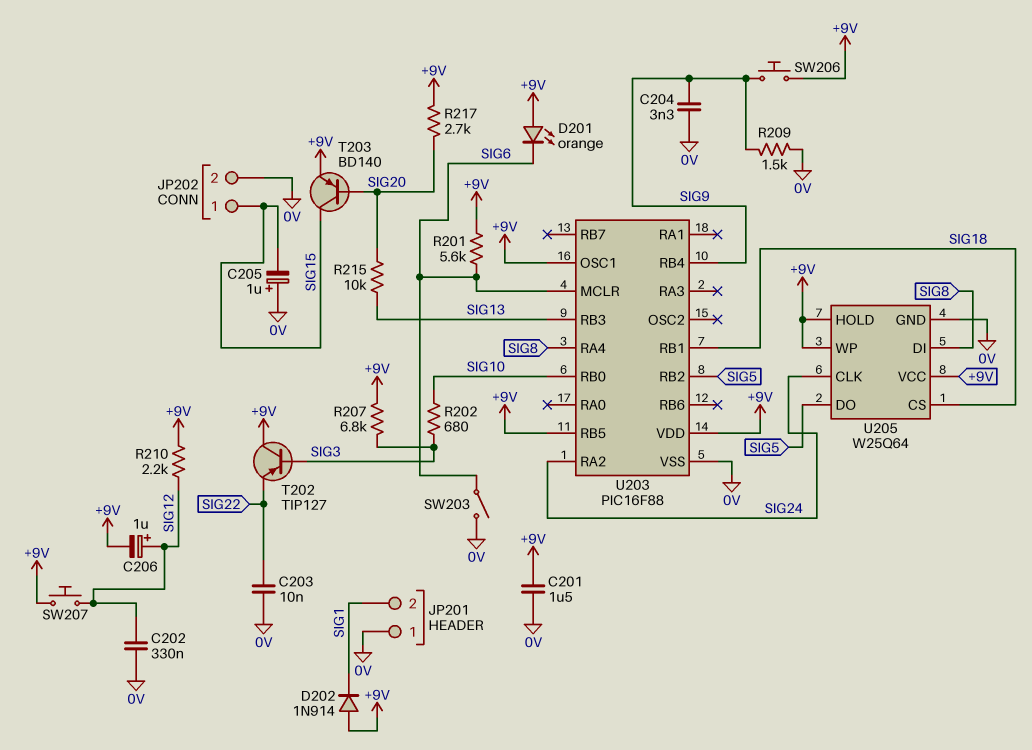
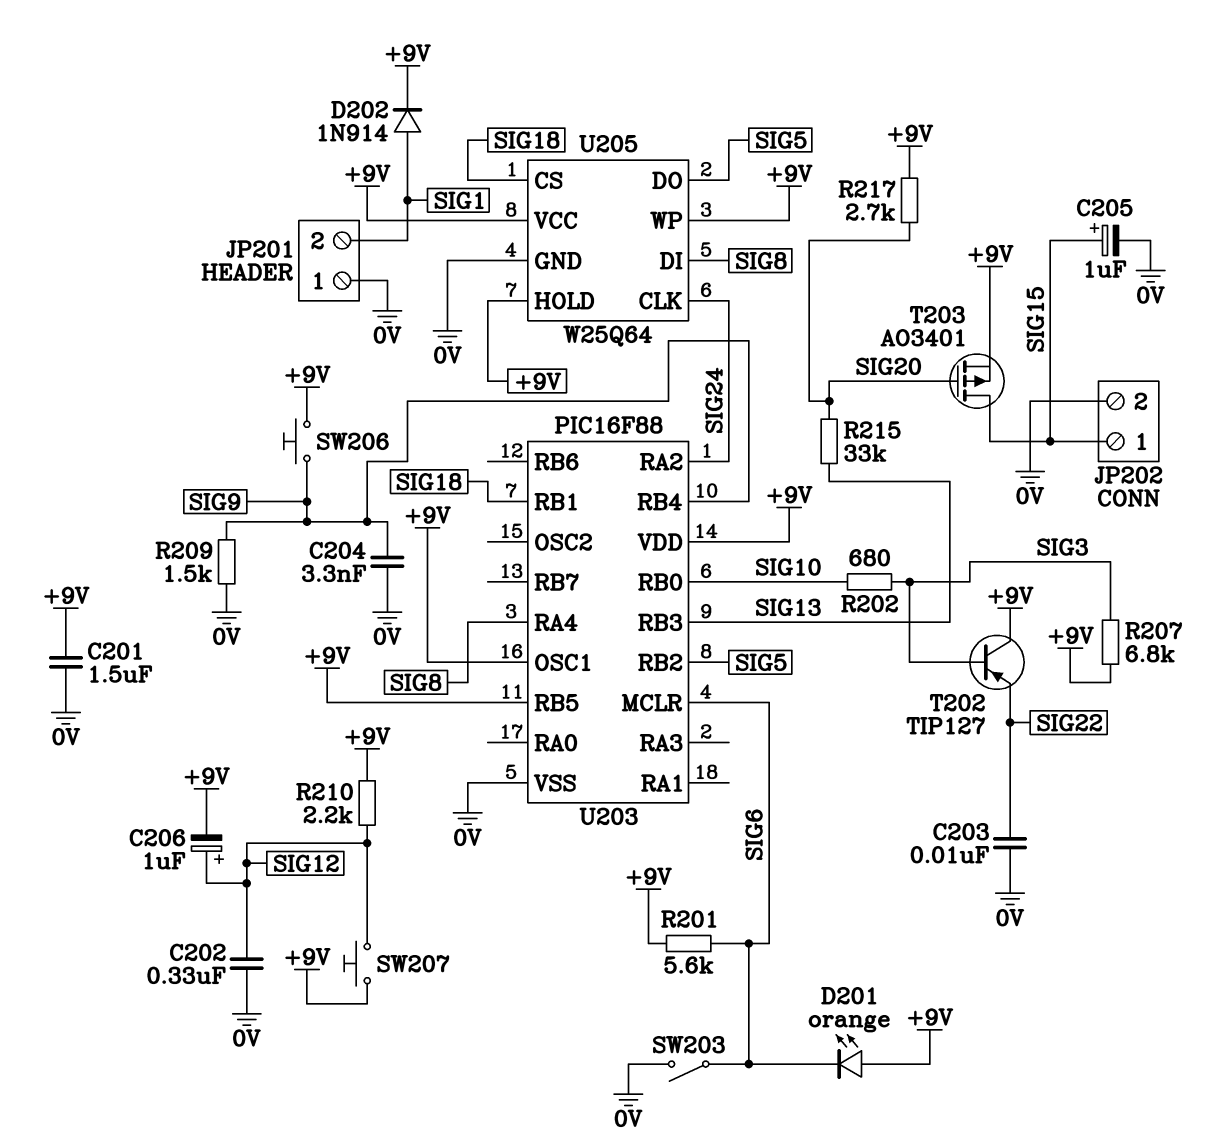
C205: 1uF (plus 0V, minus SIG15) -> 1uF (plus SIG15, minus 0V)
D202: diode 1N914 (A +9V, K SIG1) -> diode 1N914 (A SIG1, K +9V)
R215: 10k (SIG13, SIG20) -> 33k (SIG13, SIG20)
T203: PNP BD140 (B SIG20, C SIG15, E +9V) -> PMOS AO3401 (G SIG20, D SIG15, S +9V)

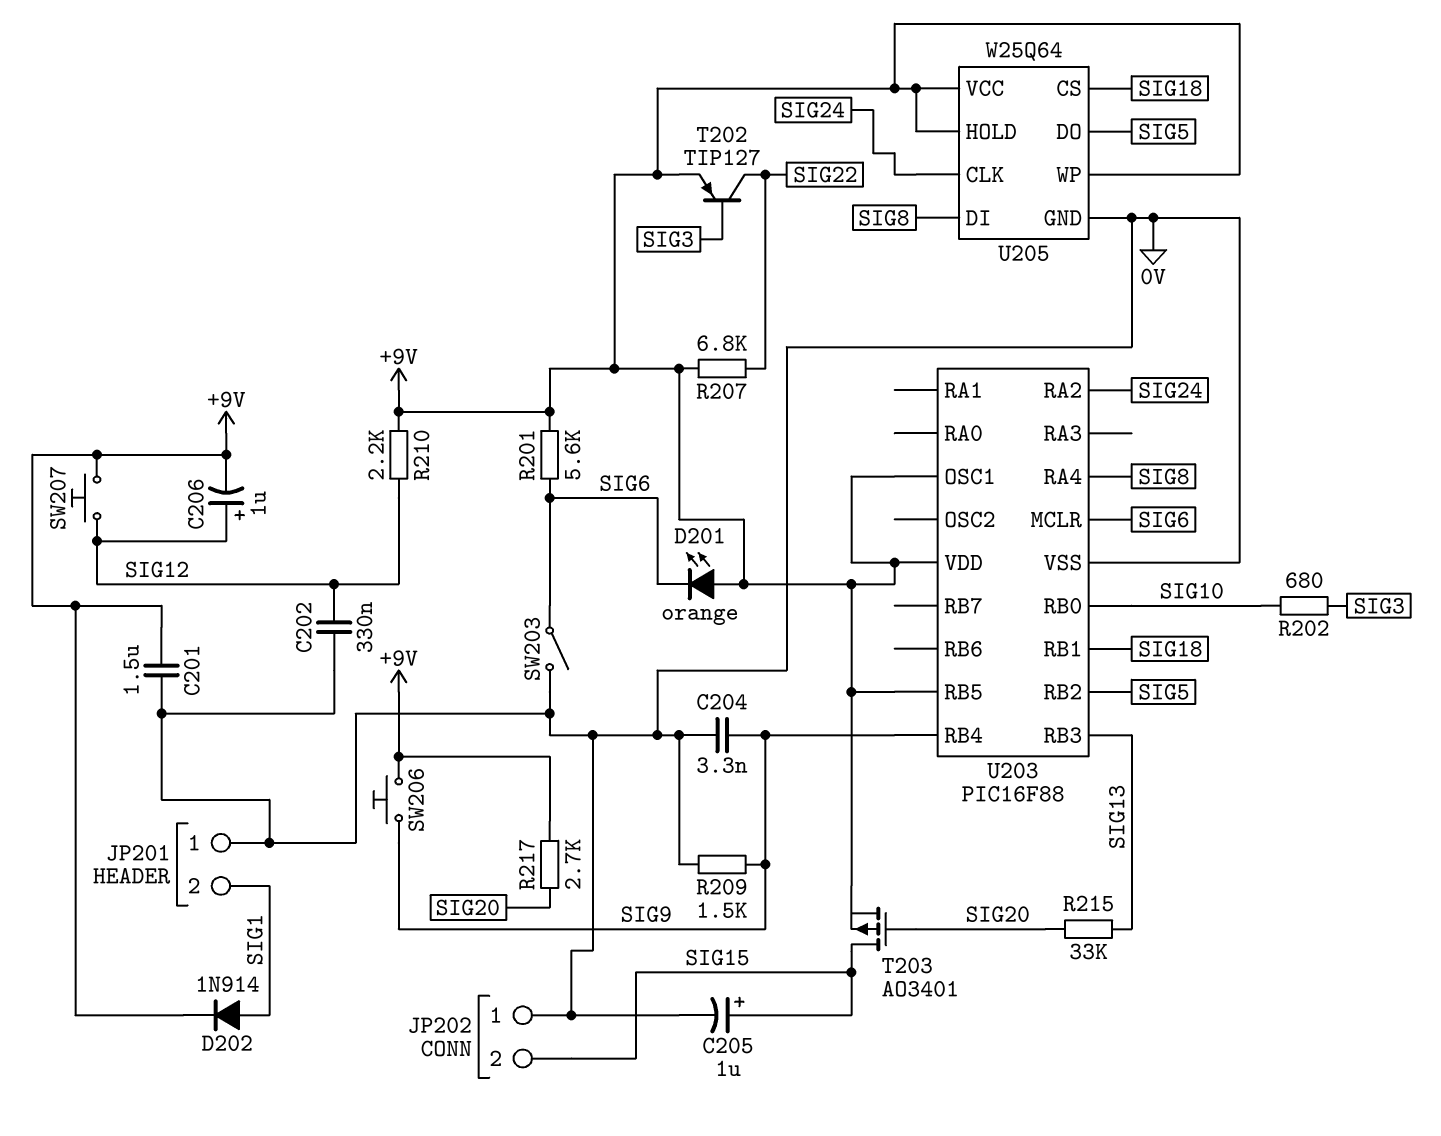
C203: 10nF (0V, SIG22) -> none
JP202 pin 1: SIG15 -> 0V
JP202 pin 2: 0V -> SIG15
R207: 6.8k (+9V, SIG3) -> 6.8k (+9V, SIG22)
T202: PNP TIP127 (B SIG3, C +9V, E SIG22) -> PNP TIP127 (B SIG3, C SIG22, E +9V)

════════

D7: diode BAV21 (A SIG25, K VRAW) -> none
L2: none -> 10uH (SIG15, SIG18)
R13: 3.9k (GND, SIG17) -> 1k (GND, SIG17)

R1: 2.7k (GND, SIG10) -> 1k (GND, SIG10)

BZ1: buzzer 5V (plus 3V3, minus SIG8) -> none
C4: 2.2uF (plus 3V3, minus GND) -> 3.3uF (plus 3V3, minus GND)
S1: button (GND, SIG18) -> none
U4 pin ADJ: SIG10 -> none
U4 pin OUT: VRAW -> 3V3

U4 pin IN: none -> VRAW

════════

**WHAT YOU SHOULD DO**
In the entries, find every line holding "none" and copy it.

**SOLUTION FOR THIS TASK**
C203: 10nF (0V, SIG22) -> none
D7: diode BAV21 (A SIG25, K VRAW) -> none
L2: none -> 10uH (SIG15, SIG18)
BZ1: buzzer 5V (plus 3V3, minus SIG8) -> none
S1: button (GND, SIG18) -> none
U4 pin ADJ: SIG10 -> none
U4 pin IN: none -> VRAW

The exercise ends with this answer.